Convert each text line in the rows below into a JSON list of strings, one string per line, with blank lines omitted. Leave the pictures out of the list.

——————

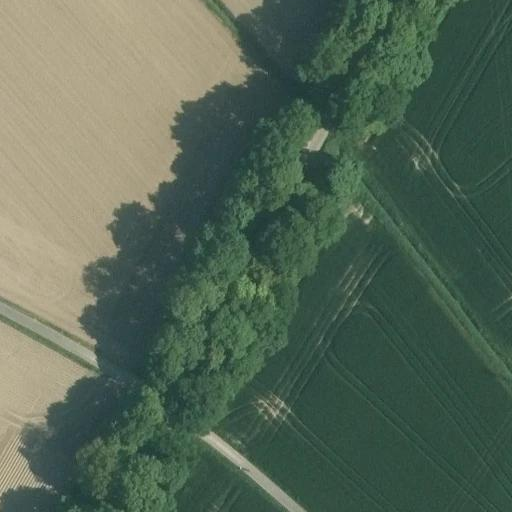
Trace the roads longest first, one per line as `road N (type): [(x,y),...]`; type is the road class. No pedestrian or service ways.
road 1 (track): [(170,407),(396,0)]
road 2 (track): [(170,407),(0,308)]
road 3 (track): [(170,407),(297,511)]
road 4 (track): [(110,511),(170,407)]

——————

Output below:
[
  "Trace the roads longest first, one per line as `road N (type): [(x,y),...]`; type is the road class. No pedestrian or service ways.",
  "road 1 (track): [(170,407),(396,0)]",
  "road 2 (track): [(170,407),(0,308)]",
  "road 3 (track): [(170,407),(297,511)]",
  "road 4 (track): [(110,511),(170,407)]"
]